╭─ SOURCE DATA

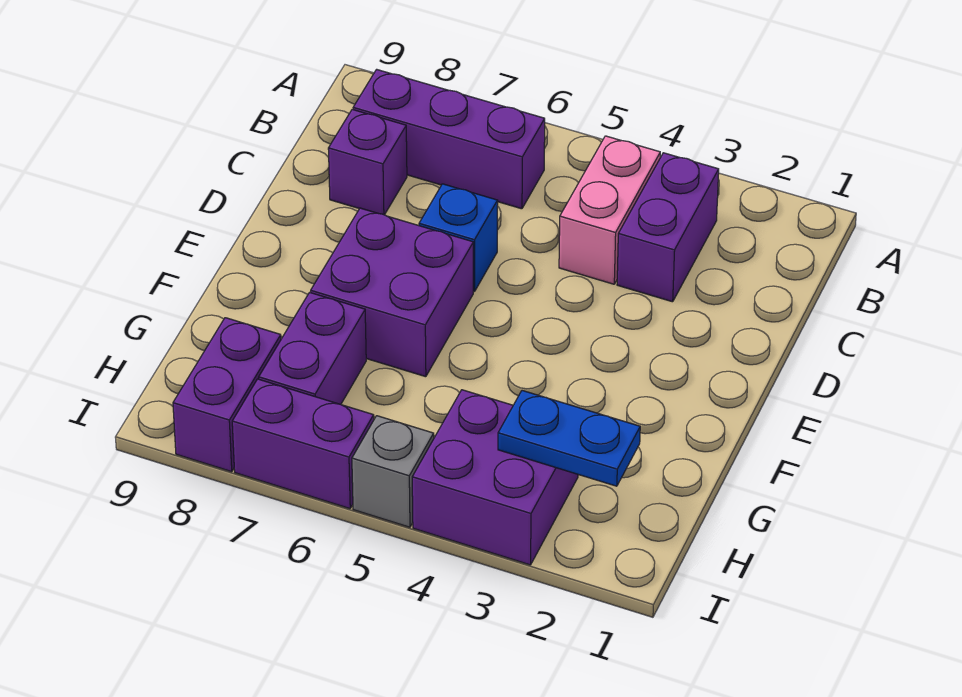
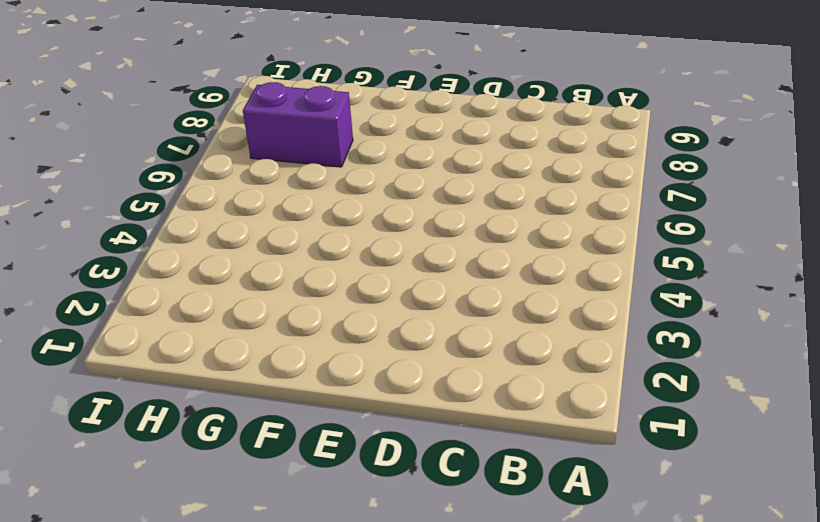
none -> purple brick B3:C3 level 1
none -> pink brick B4:C4 level 1
none -> purple brick B6:B8 level 1

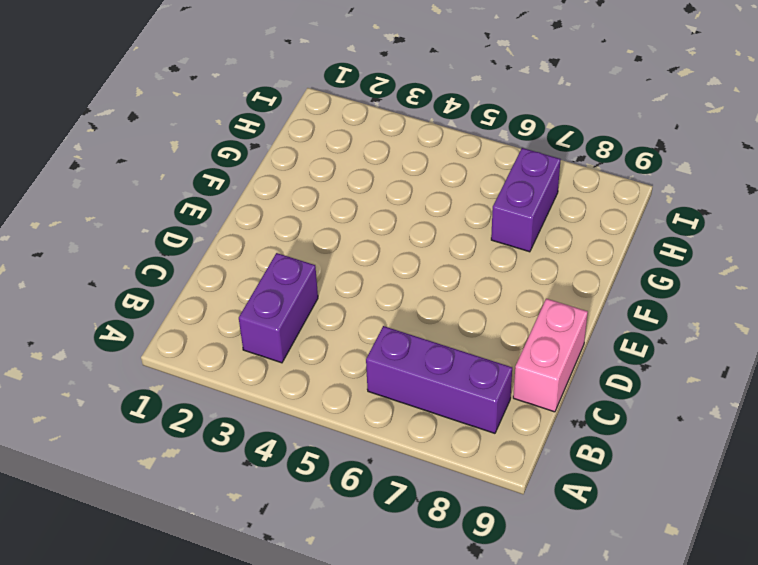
pink brick C9:D9 level 1 -> pink brick B4:C4 level 1
none -> purple brick C8 level 1
none -> blue brick D6 level 1
none -> purple brick E6:F7 level 1

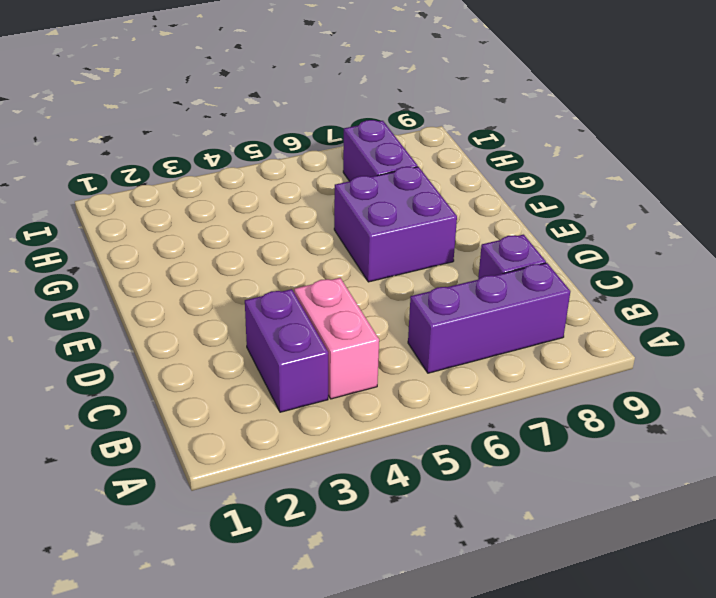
none -> blue brick D6 level 1
none -> purple brick H3:I4 level 1
none -> purple brick H8:I8 level 1

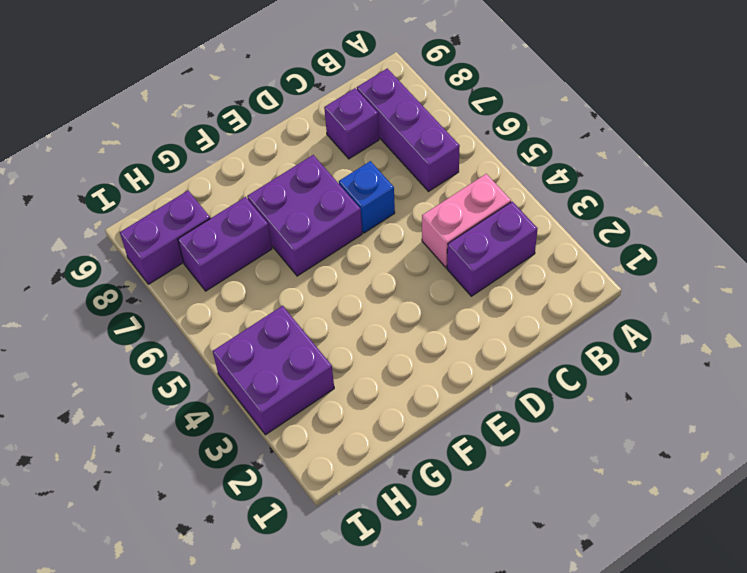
none -> grey brick I5 level 1
none -> purple brick I6:I7 level 1
none -> blue plate H2:H3 level 2

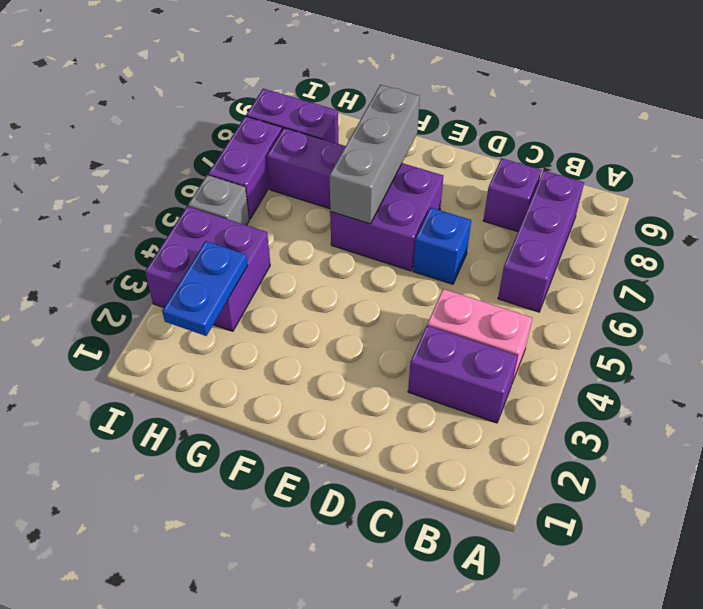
grey brick F6:F8 level 2 -> none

╰─

→ TASK DETAILS
Exactly the lines from the line containing "none -> purple brick C8 level 1" to the end of the records need to be copied, both ends included, with pictures left out.

→ RESULT OF THE EXERCISE
none -> purple brick C8 level 1
none -> blue brick D6 level 1
none -> purple brick E6:F7 level 1

none -> blue brick D6 level 1
none -> purple brick H3:I4 level 1
none -> purple brick H8:I8 level 1

none -> grey brick I5 level 1
none -> purple brick I6:I7 level 1
none -> blue plate H2:H3 level 2

grey brick F6:F8 level 2 -> none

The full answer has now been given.